**What you have to do**
Repeat exactly the lines that run from the one containing "(531, 288) = (345, 235): red button -> none" to the end of the data, and leave out all others.

***

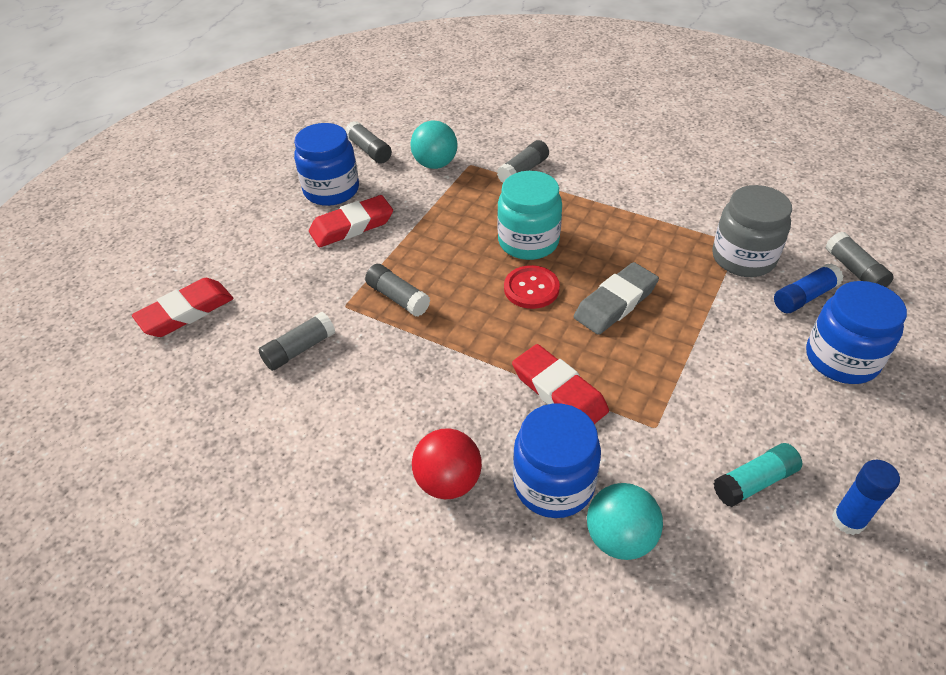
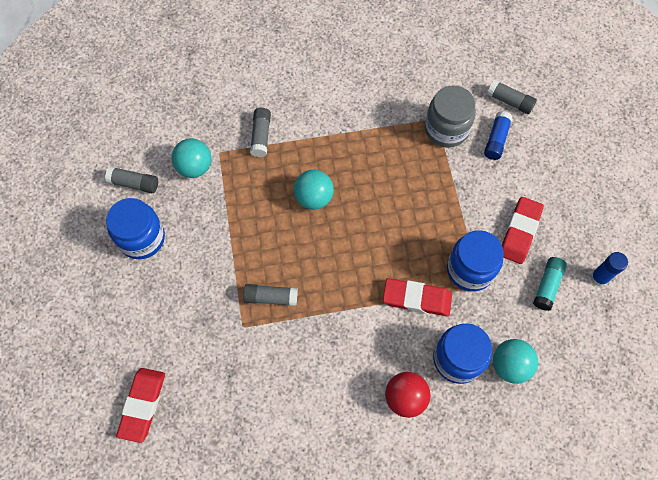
camera: 40 degrees left, 20 degrees up
(299, 349) = (245, 378): grey glue stick -> none
(352, 226) = (187, 260): red eraser -> red eraser (519, 232)
(528, 242) = (314, 198): turquoise jar -> turquoise ball
(531, 288) = (345, 235): red button -> none
(615, 303) = (400, 213): grey eraser -> none
(841, 359) = (540, 174): blue jar -> blue jar (470, 269)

***

**Answer space**
(531, 288) = (345, 235): red button -> none
(615, 303) = (400, 213): grey eraser -> none
(841, 359) = (540, 174): blue jar -> blue jar (470, 269)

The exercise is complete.